The stretch from the line with "camera: 95 degrees left, 0 degrees up" through the line with "(477, 445) = (639, 230): blue" in the records below: write it out exactly, and nothing else.
*** Begin section ***
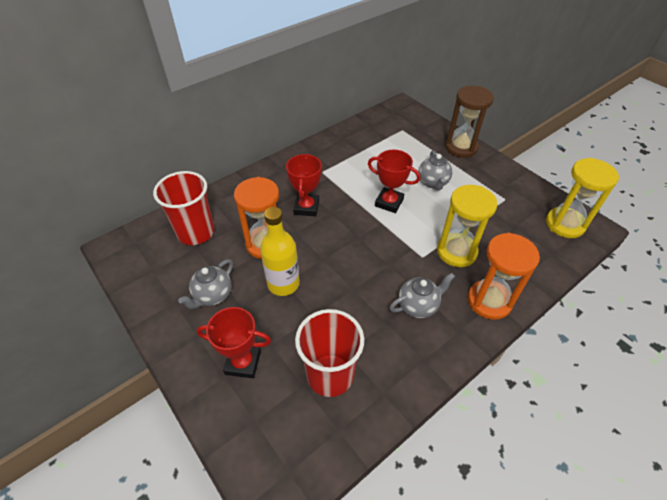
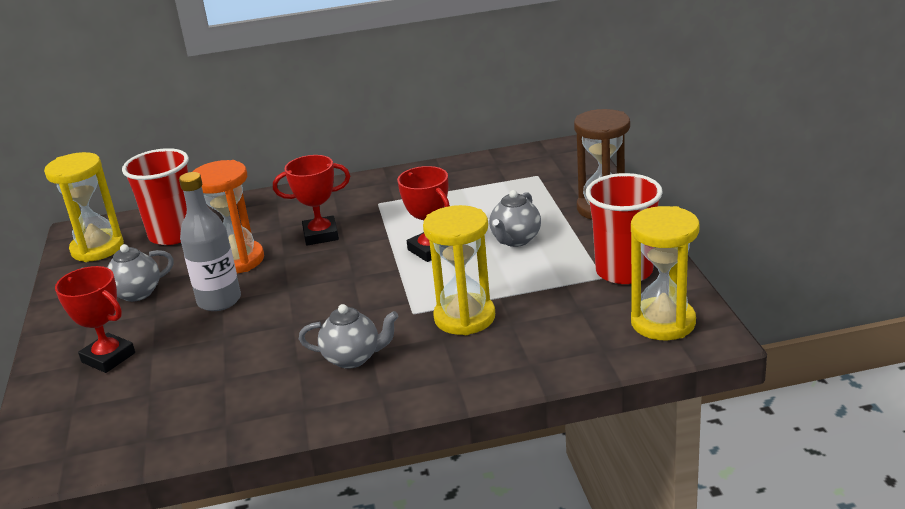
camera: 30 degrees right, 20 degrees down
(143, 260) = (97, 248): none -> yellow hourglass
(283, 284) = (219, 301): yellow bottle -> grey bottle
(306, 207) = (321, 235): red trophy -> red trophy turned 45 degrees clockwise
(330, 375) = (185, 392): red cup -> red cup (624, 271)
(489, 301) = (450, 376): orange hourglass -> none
*** End section ***
*** Begin section ***
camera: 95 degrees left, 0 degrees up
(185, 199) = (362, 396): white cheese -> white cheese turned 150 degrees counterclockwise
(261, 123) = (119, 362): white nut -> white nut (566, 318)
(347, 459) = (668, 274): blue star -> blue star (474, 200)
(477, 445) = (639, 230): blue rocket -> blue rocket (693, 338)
*** End section ***
Response box:
camera: 95 degrees left, 0 degrees up
(185, 199) = (362, 396): white cheese -> white cheese turned 150 degrees counterclockwise
(261, 123) = (119, 362): white nut -> white nut (566, 318)
(347, 459) = (668, 274): blue star -> blue star (474, 200)
(477, 445) = (639, 230): blue rocket -> blue rocket (693, 338)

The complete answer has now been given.